## BEGIN Excerpted data

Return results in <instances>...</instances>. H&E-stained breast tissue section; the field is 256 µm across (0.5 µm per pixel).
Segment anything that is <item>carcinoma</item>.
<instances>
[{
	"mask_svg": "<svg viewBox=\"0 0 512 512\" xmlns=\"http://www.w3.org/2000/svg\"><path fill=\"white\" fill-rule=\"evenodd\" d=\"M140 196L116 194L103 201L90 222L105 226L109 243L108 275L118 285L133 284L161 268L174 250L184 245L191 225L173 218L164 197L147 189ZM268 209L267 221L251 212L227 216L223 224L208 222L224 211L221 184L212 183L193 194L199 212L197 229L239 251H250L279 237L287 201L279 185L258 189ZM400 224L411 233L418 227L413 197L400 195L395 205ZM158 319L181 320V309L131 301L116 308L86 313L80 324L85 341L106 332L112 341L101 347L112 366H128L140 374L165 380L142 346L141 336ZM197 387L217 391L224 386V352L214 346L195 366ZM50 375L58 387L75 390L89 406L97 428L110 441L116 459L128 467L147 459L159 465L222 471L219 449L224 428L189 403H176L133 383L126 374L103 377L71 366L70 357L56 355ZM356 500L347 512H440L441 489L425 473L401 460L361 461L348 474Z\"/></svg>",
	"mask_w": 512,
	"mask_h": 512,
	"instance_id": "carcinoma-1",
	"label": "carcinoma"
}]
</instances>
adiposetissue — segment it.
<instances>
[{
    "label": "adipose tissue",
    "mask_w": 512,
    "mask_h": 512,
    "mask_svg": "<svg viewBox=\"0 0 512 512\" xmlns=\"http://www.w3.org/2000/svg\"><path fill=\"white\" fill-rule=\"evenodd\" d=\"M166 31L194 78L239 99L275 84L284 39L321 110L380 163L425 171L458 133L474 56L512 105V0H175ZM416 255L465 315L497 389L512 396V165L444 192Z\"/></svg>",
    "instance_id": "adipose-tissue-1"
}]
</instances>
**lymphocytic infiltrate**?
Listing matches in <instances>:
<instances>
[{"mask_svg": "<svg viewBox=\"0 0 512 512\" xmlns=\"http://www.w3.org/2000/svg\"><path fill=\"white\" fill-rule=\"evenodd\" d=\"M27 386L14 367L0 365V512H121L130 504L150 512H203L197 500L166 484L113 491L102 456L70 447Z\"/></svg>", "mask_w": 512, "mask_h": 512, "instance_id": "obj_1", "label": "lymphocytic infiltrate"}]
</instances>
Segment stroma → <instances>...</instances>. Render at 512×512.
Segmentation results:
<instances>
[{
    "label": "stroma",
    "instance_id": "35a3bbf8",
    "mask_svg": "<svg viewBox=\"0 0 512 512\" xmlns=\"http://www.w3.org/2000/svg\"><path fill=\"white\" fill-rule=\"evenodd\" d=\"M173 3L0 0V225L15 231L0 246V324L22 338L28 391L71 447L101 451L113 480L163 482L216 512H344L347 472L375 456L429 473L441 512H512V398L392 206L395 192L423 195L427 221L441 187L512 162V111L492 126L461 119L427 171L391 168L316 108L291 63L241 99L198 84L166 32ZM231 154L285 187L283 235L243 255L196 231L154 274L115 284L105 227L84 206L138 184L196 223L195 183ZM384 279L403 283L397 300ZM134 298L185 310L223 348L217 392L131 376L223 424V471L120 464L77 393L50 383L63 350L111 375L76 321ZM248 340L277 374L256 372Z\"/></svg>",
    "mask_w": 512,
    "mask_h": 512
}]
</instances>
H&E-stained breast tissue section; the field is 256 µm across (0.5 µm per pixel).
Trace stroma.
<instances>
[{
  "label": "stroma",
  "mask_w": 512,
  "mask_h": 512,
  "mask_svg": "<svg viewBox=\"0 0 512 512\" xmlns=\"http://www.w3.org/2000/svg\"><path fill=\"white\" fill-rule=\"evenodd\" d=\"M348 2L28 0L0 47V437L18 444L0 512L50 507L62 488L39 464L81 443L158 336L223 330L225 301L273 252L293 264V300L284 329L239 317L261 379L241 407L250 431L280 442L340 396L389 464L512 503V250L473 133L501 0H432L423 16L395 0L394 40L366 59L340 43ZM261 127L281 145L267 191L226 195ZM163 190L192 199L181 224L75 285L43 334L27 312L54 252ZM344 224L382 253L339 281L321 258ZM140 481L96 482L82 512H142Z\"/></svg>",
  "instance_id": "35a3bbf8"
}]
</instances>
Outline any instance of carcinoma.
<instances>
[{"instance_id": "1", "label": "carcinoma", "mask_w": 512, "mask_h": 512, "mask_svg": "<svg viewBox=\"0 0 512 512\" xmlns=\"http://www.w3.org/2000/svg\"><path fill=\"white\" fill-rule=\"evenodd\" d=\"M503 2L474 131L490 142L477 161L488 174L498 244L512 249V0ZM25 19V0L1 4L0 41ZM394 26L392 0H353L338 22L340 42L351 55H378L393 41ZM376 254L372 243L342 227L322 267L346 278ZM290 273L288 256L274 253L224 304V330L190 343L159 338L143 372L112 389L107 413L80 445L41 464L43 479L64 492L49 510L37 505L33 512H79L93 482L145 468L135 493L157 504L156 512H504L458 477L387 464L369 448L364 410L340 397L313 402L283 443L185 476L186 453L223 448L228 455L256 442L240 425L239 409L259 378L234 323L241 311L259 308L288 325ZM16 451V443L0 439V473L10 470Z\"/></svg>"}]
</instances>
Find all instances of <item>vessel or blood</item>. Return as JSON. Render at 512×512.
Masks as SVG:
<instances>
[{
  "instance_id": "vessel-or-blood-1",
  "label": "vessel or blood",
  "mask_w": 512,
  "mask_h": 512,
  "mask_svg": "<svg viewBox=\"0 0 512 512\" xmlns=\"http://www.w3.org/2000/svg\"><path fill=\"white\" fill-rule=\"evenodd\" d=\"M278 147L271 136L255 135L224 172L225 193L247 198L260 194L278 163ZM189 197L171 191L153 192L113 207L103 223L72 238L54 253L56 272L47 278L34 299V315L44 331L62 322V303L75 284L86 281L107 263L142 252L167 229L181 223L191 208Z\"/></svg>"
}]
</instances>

## END Excerpted data

### Aim of the task
Extract each line of the listing above, copying it word for word.

### Result for this task
Return results in <instances>...</instances>. H&E-stained breast tissue section; the field is 256 µm across (0.5 µm per pixel).
Segment anything that is <item>carcinoma</item>.
<instances>
[{
	"mask_svg": "<svg viewBox=\"0 0 512 512\" xmlns=\"http://www.w3.org/2000/svg\"><path fill=\"white\" fill-rule=\"evenodd\" d=\"M140 196L116 194L103 201L90 222L105 226L109 243L108 275L118 285L133 284L161 268L174 250L184 245L191 225L173 218L164 197L147 189ZM268 209L267 221L251 212L227 216L223 224L208 222L224 211L221 184L212 183L193 194L199 212L197 229L239 251H250L279 237L287 201L279 185L258 189ZM400 224L411 233L418 227L413 197L400 195L395 205ZM158 319L181 320V309L131 301L116 308L86 313L80 324L85 341L106 332L112 341L101 347L112 366H128L140 374L165 380L142 346L141 336ZM197 387L217 391L224 386V352L214 346L195 366ZM50 375L58 387L75 390L89 406L97 428L110 441L116 459L128 467L147 459L159 465L222 471L219 449L224 428L189 403H176L133 383L126 374L103 377L71 366L70 357L56 355ZM356 500L347 512H440L441 489L425 473L401 460L361 461L348 474Z\"/></svg>",
	"mask_w": 512,
	"mask_h": 512,
	"instance_id": "carcinoma-1",
	"label": "carcinoma"
}]
</instances>
adiposetissue — segment it.
<instances>
[{
    "label": "adipose tissue",
    "mask_w": 512,
    "mask_h": 512,
    "mask_svg": "<svg viewBox=\"0 0 512 512\" xmlns=\"http://www.w3.org/2000/svg\"><path fill=\"white\" fill-rule=\"evenodd\" d=\"M166 31L194 78L239 99L275 84L284 39L321 110L380 163L425 171L458 133L474 56L512 105V0H175ZM416 255L465 315L497 389L512 396V165L444 192Z\"/></svg>",
    "instance_id": "adipose-tissue-1"
}]
</instances>
**lymphocytic infiltrate**?
Listing matches in <instances>:
<instances>
[{"mask_svg": "<svg viewBox=\"0 0 512 512\" xmlns=\"http://www.w3.org/2000/svg\"><path fill=\"white\" fill-rule=\"evenodd\" d=\"M27 386L14 367L0 365V512H121L130 504L150 512H203L197 500L166 484L113 491L102 456L70 447Z\"/></svg>", "mask_w": 512, "mask_h": 512, "instance_id": "obj_1", "label": "lymphocytic infiltrate"}]
</instances>
Segment stroma → <instances>...</instances>. Render at 512×512.
Segmentation results:
<instances>
[{
    "label": "stroma",
    "instance_id": "35a3bbf8",
    "mask_svg": "<svg viewBox=\"0 0 512 512\" xmlns=\"http://www.w3.org/2000/svg\"><path fill=\"white\" fill-rule=\"evenodd\" d=\"M173 3L0 0V225L15 231L0 246V324L22 338L28 391L71 447L101 451L113 480L163 482L216 512H344L347 472L375 456L429 473L441 512H512V398L392 206L395 192L423 195L427 221L441 187L512 162V111L492 126L461 119L427 171L391 168L316 108L291 63L241 99L198 84L166 32ZM231 154L285 187L283 235L243 255L196 231L154 274L115 284L105 227L84 206L138 184L196 223L195 183ZM384 279L403 283L397 300ZM134 298L185 310L223 348L217 392L131 376L223 424V471L120 464L77 393L50 383L63 350L111 375L76 321ZM248 340L277 374L256 372Z\"/></svg>",
    "mask_w": 512,
    "mask_h": 512
}]
</instances>
H&E-stained breast tissue section; the field is 256 µm across (0.5 µm per pixel).
Trace stroma.
<instances>
[{
  "label": "stroma",
  "mask_w": 512,
  "mask_h": 512,
  "mask_svg": "<svg viewBox=\"0 0 512 512\" xmlns=\"http://www.w3.org/2000/svg\"><path fill=\"white\" fill-rule=\"evenodd\" d=\"M348 2L28 0L0 47V437L18 444L0 512L50 507L62 488L39 464L81 443L158 336L223 330L225 301L273 252L293 264V300L284 329L239 317L261 379L241 407L250 431L280 442L340 396L389 464L512 503V250L473 133L501 0H432L423 16L395 0L394 40L366 59L340 43ZM261 127L281 145L267 191L226 195ZM163 190L192 199L181 224L75 285L43 334L27 312L54 252ZM344 224L382 253L339 281L321 258ZM140 481L96 482L82 512H142Z\"/></svg>",
  "instance_id": "35a3bbf8"
}]
</instances>
Outline any instance of carcinoma.
<instances>
[{"instance_id": "1", "label": "carcinoma", "mask_w": 512, "mask_h": 512, "mask_svg": "<svg viewBox=\"0 0 512 512\" xmlns=\"http://www.w3.org/2000/svg\"><path fill=\"white\" fill-rule=\"evenodd\" d=\"M503 2L474 131L490 142L477 161L488 174L498 244L512 249V0ZM25 19V0L1 4L0 41ZM394 26L392 0H353L338 22L340 42L351 55H378L393 41ZM376 254L372 243L342 227L322 267L346 278ZM290 273L288 256L274 253L224 304V330L190 343L159 338L143 372L112 389L107 413L80 445L41 464L43 479L64 492L49 510L37 505L33 512H79L93 482L145 468L135 493L157 504L156 512H504L458 477L387 464L369 448L364 410L340 397L313 402L283 443L185 476L186 453L223 448L228 455L256 442L240 425L239 409L259 378L234 323L241 311L259 308L288 325ZM16 451V443L0 439V473L10 470Z\"/></svg>"}]
</instances>
Find all instances of <item>vessel or blood</item>. Return as JSON. Render at 512×512.
Masks as SVG:
<instances>
[{
  "instance_id": "vessel-or-blood-1",
  "label": "vessel or blood",
  "mask_w": 512,
  "mask_h": 512,
  "mask_svg": "<svg viewBox=\"0 0 512 512\" xmlns=\"http://www.w3.org/2000/svg\"><path fill=\"white\" fill-rule=\"evenodd\" d=\"M278 147L271 136L255 135L224 172L225 193L247 198L260 194L278 163ZM189 197L171 191L153 192L113 207L103 223L72 238L54 253L56 272L47 278L34 299V315L44 331L62 322V303L75 284L86 281L107 263L142 252L167 229L181 223L191 208Z\"/></svg>"
}]
</instances>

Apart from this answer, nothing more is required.